● Work to complete: Down to the last line, repeat the entries exactly and drop any image.

● Data to examine:
══════════════════════════════

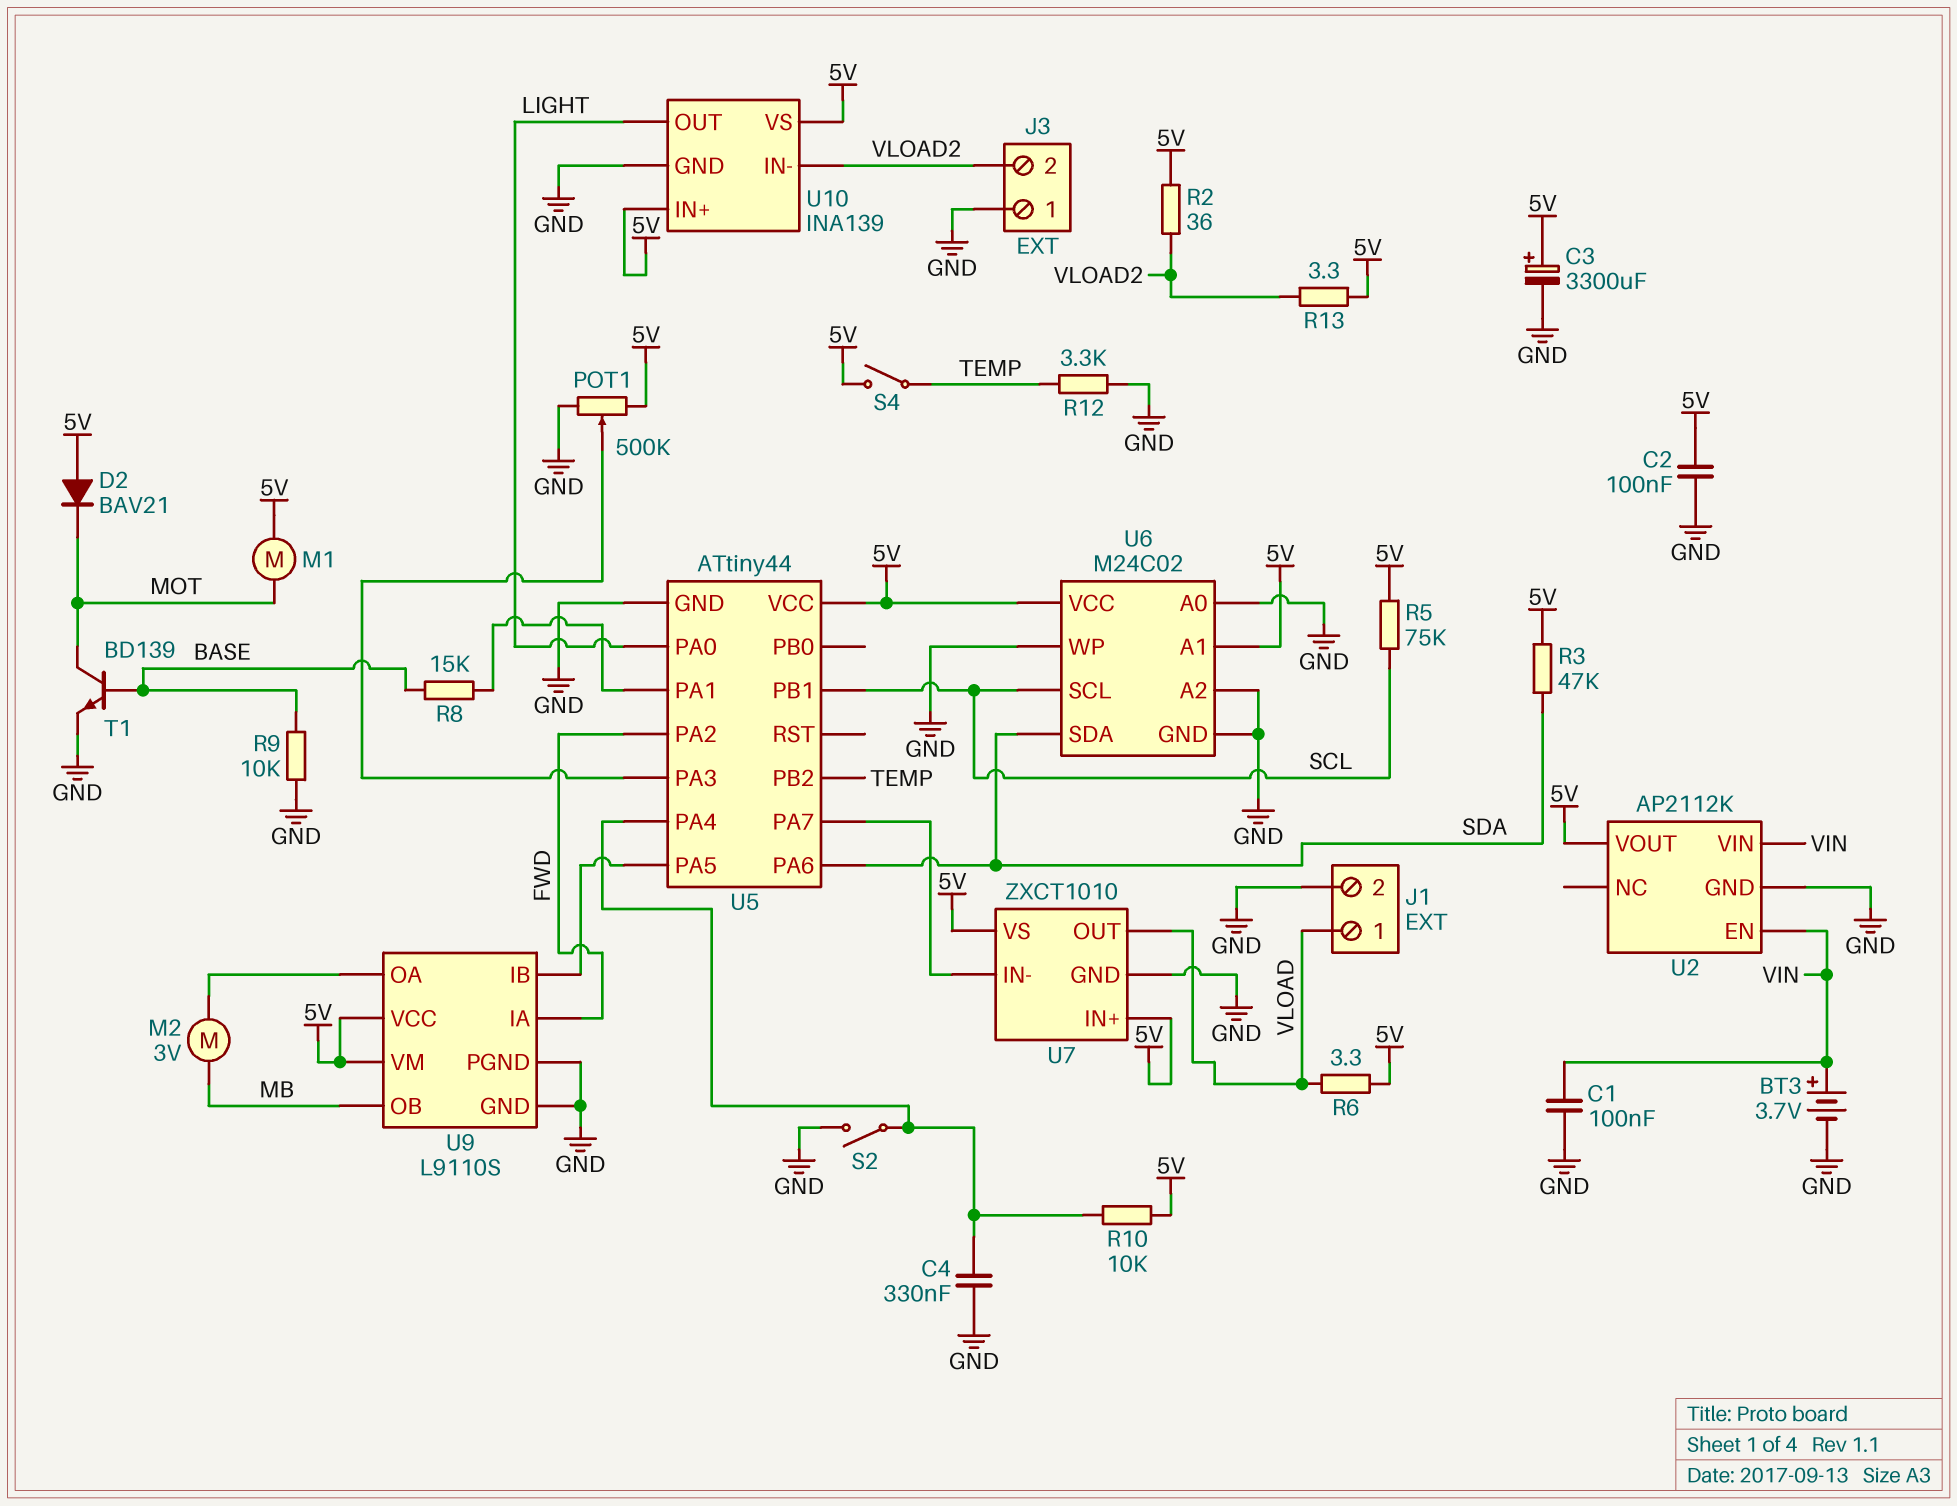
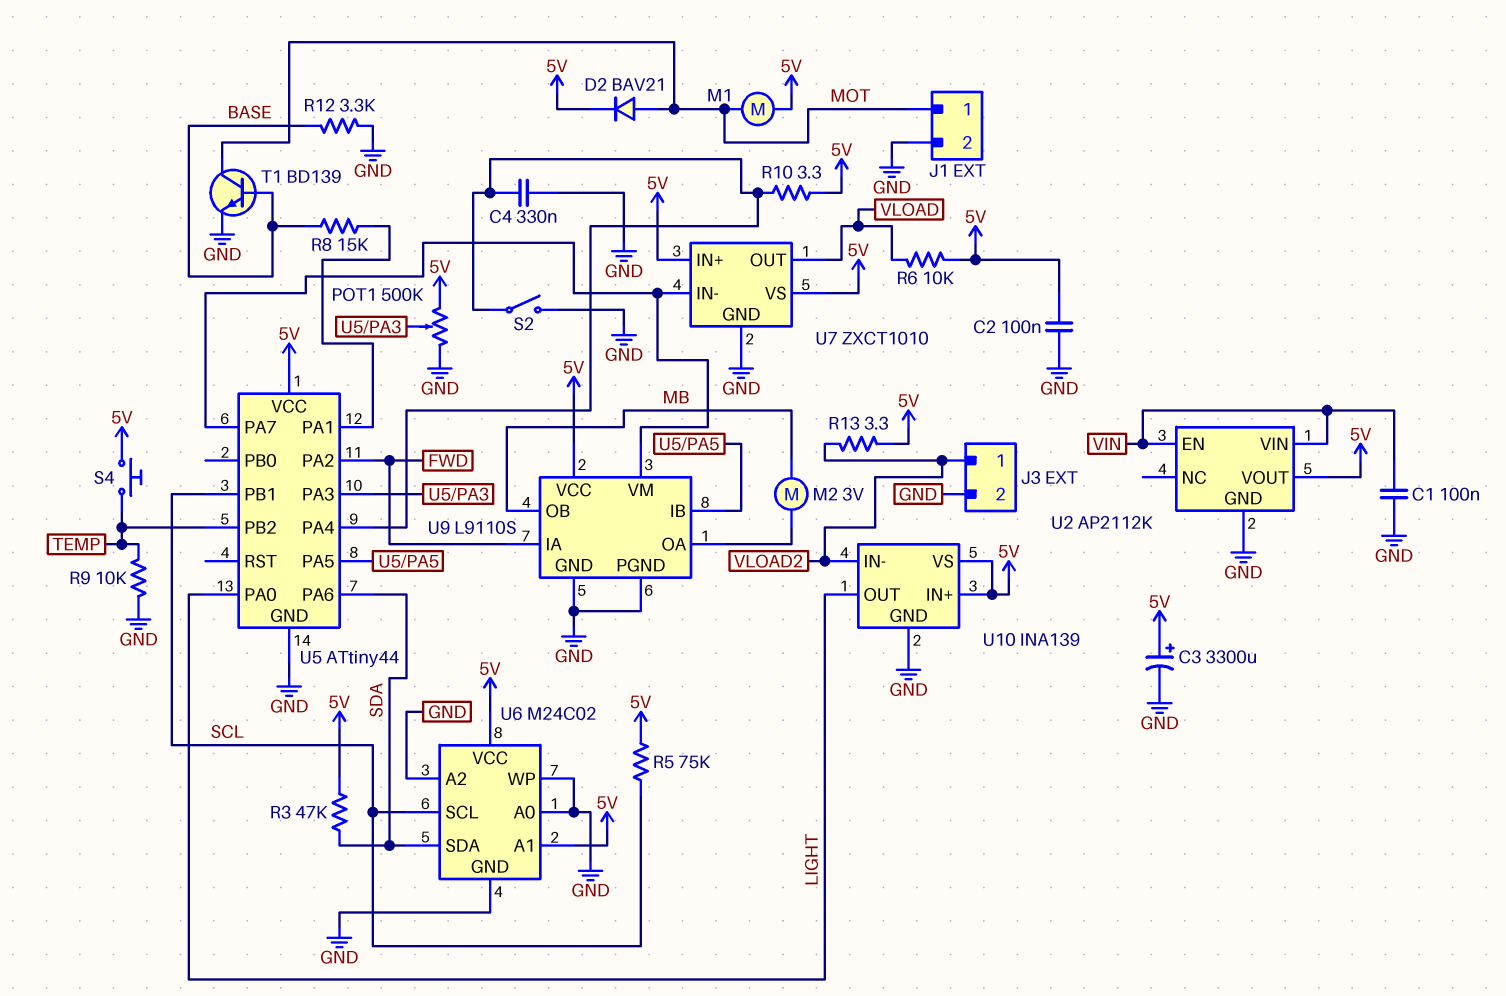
BT3: 3.7V (plus VIN, minus GND) -> none
D2: diode BAV21 (A 5V, K MOT) -> diode BAV21 (A MOT, K 5V)
J1 pin 1: VLOAD -> MOT
J3 pin 1: GND -> VLOAD2
J3 pin 2: VLOAD2 -> GND
R2: 36 (5V, VLOAD2) -> none
R6: 3.3 (5V, VLOAD) -> 10k (5V, VLOAD)
R9: 10k (BASE, GND) -> 10k (GND, TEMP)
R10: 10k (5V, U5/PA4) -> 3.3 (5V, U5/PA4)
R12: 3.3k (GND, TEMP) -> 3.3k (BASE, GND)
S4: switch (5V, TEMP) -> button (5V, TEMP)
U9 pin VM: 5V -> U5/PA7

══════════════════════════════

● Written response:
BT3: 3.7V (plus VIN, minus GND) -> none
D2: diode BAV21 (A 5V, K MOT) -> diode BAV21 (A MOT, K 5V)
J1 pin 1: VLOAD -> MOT
J3 pin 1: GND -> VLOAD2
J3 pin 2: VLOAD2 -> GND
R2: 36 (5V, VLOAD2) -> none
R6: 3.3 (5V, VLOAD) -> 10k (5V, VLOAD)
R9: 10k (BASE, GND) -> 10k (GND, TEMP)
R10: 10k (5V, U5/PA4) -> 3.3 (5V, U5/PA4)
R12: 3.3k (GND, TEMP) -> 3.3k (BASE, GND)
S4: switch (5V, TEMP) -> button (5V, TEMP)
U9 pin VM: 5V -> U5/PA7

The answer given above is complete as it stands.